- YOUR INSTRUCTIONS
All of the data should be reproduced word for word, though its pictures must be omitted.

*** PROVIDED DATA Section Begins ***

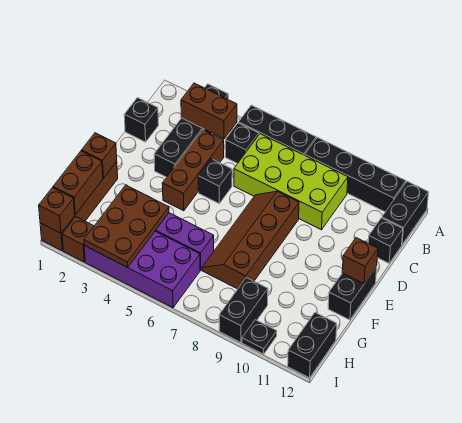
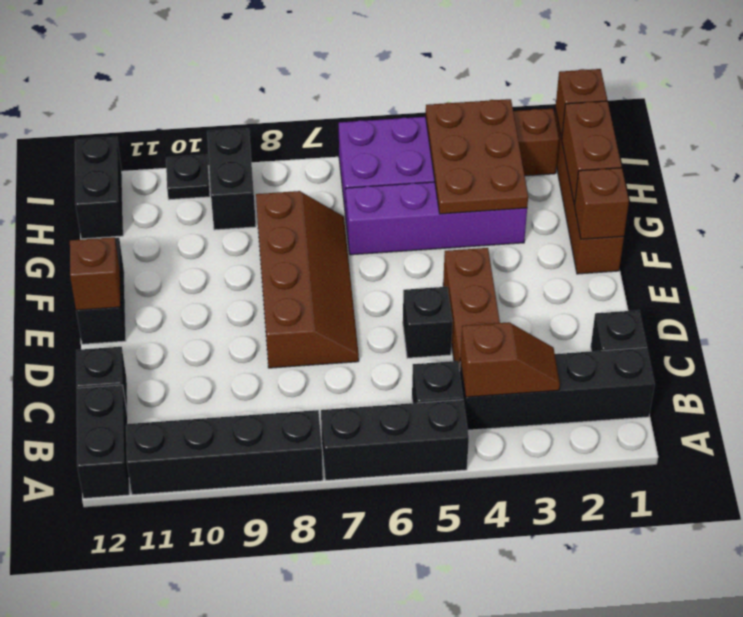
black brick A3:D3 level 1 -> black brick B1:B4 level 1
brown brick B3:B4 level 2 -> brown slope B3:B4 level 2 top 4
lime brick B6:C9 level 1 -> none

*** PROVIDED DATA Section Ends ***

- FINAL ANSWER
black brick A3:D3 level 1 -> black brick B1:B4 level 1
brown brick B3:B4 level 2 -> brown slope B3:B4 level 2 top 4
lime brick B6:C9 level 1 -> none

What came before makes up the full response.